## INPUT RECORDS

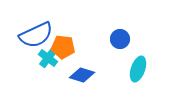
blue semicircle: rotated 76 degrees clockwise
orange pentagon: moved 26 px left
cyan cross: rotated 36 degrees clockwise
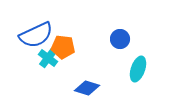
blue diamond: moved 5 px right, 13 px down
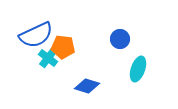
blue diamond: moved 2 px up
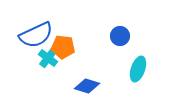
blue circle: moved 3 px up
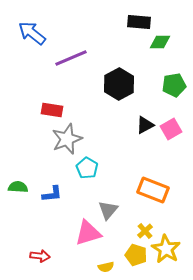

## EXERCISE AIM
Convert every shape-change line from all the entries above into a single numbered list, excluding blank lines. Leave the picture markers out.

## WRITTEN SOLUTION
1. blue semicircle: rotated 76 degrees clockwise
2. orange pentagon: moved 26 px left
3. cyan cross: rotated 36 degrees clockwise
4. blue diamond: moved 5 px right, 13 px down
5. blue diamond: moved 2 px up
6. blue circle: moved 3 px up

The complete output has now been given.